EXERCISE PROMPT
Where an entry contains an image, leave the image out; restate everything else exactly.

THE RECORDS
====
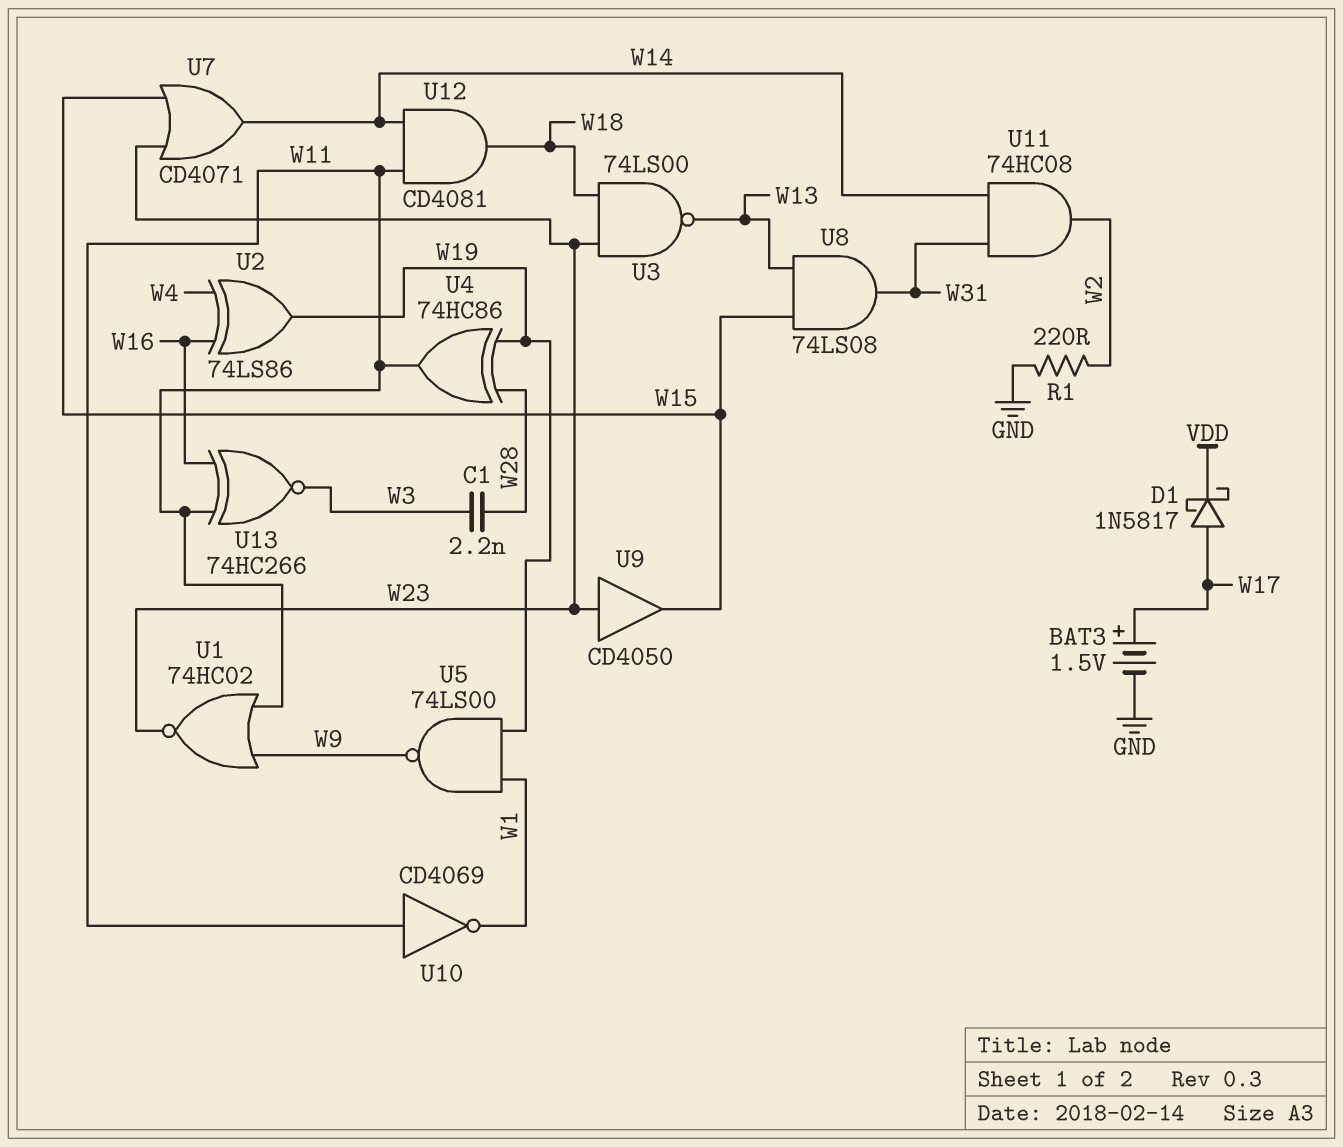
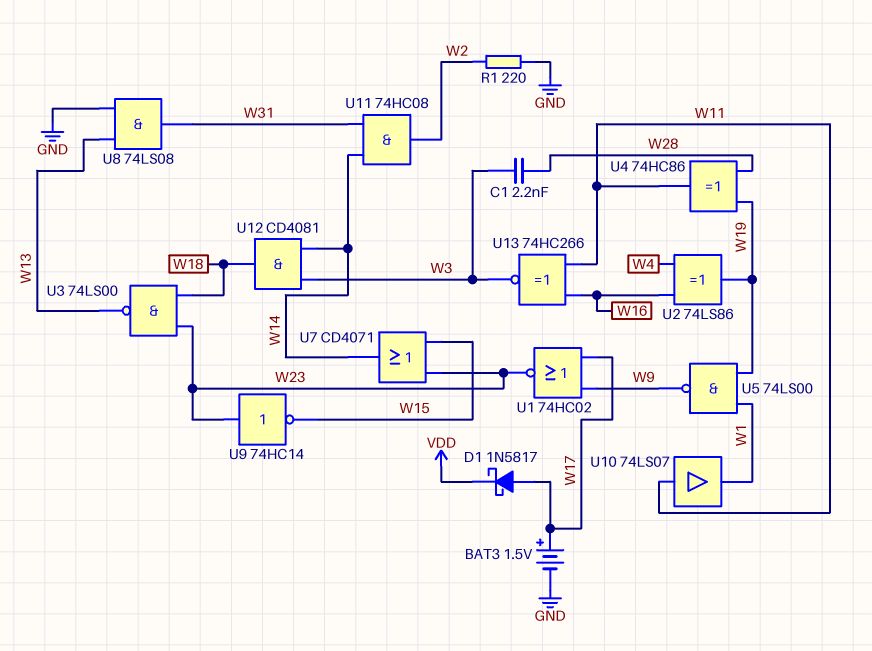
U1: NOR 74HC02 (in W9, in W11, out W23) -> NOR 74HC02 (in W9, in W17, out W23)
U8: AND 74LS08 (in W13, in W15, out W31) -> AND 74LS08 (in GND, in W13, out W31)
U9: buffer CD4050 (in W23, out W15) -> NOT 74HC14 (in W23, out W15)
U10: NOT CD4069 (in W11, out W1) -> buffer 74LS07 (in W11, out W1)
U12: AND CD4081 (in W11, in W14, out W18) -> AND CD4081 (in W3, in W14, out W18)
====
OUTPUT FOR THIS TASK
U1: NOR 74HC02 (in W9, in W11, out W23) -> NOR 74HC02 (in W9, in W17, out W23)
U8: AND 74LS08 (in W13, in W15, out W31) -> AND 74LS08 (in GND, in W13, out W31)
U9: buffer CD4050 (in W23, out W15) -> NOT 74HC14 (in W23, out W15)
U10: NOT CD4069 (in W11, out W1) -> buffer 74LS07 (in W11, out W1)
U12: AND CD4081 (in W11, in W14, out W18) -> AND CD4081 (in W3, in W14, out W18)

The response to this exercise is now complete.